• Problem description:
Write out exactly the lines running from the one with "none -> yellow brick G3:J4 level 1" to the end of the data, including both of those lines and excluding pictures.

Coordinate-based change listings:
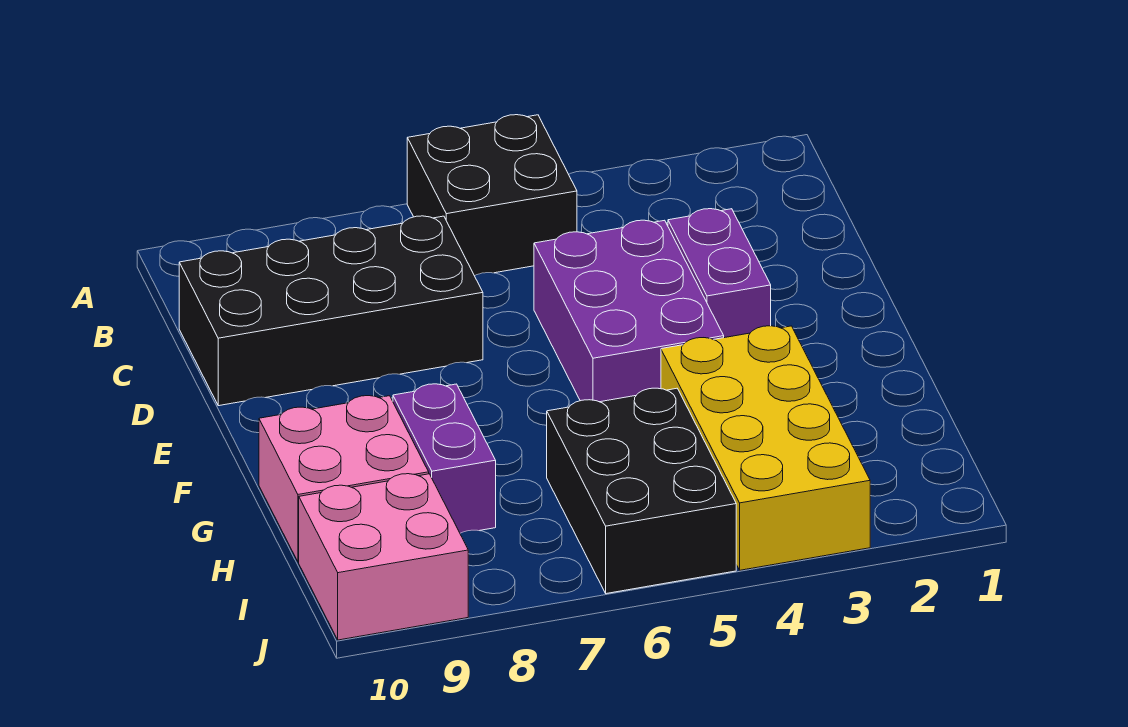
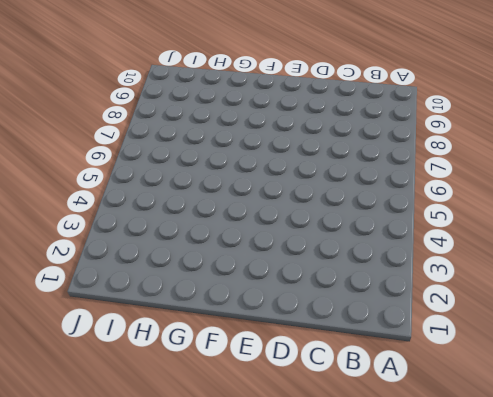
none -> black brick A5:B6 level 1
none -> black brick C7:D10 level 1

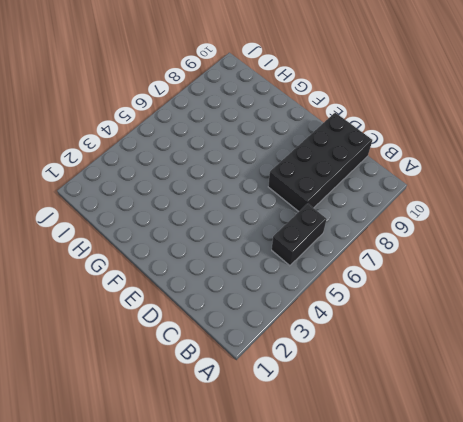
black brick B5:B6 level 1 -> black brick A5:B6 level 1
none -> purple brick D3:E3 level 1
none -> purple brick D4:F5 level 1

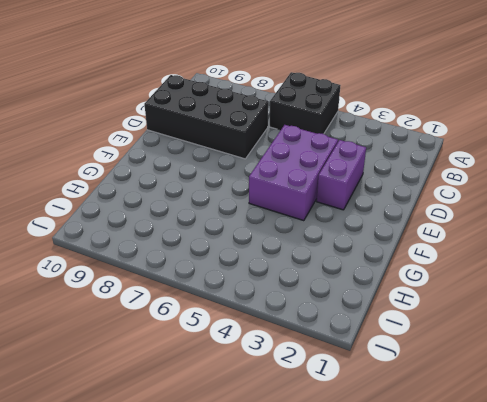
none -> yellow brick G3:J4 level 1
none -> purple brick G8:H8 level 1

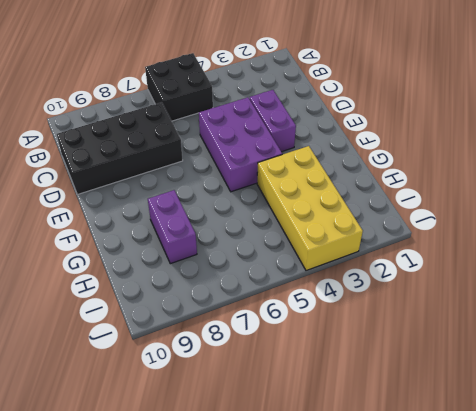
none -> pink brick G9:H10 level 1
none -> black brick H5:J6 level 1

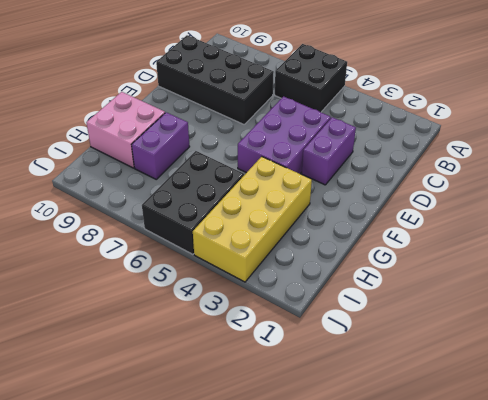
none -> pink brick I9:J10 level 1

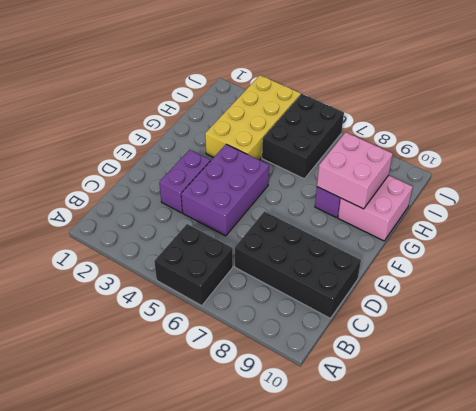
pink brick G8:H9 level 2 -> pink brick I9:J10 level 1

• Output for this exercise:
none -> yellow brick G3:J4 level 1
none -> purple brick G8:H8 level 1

none -> pink brick G9:H10 level 1
none -> black brick H5:J6 level 1

none -> pink brick I9:J10 level 1

pink brick G8:H9 level 2 -> pink brick I9:J10 level 1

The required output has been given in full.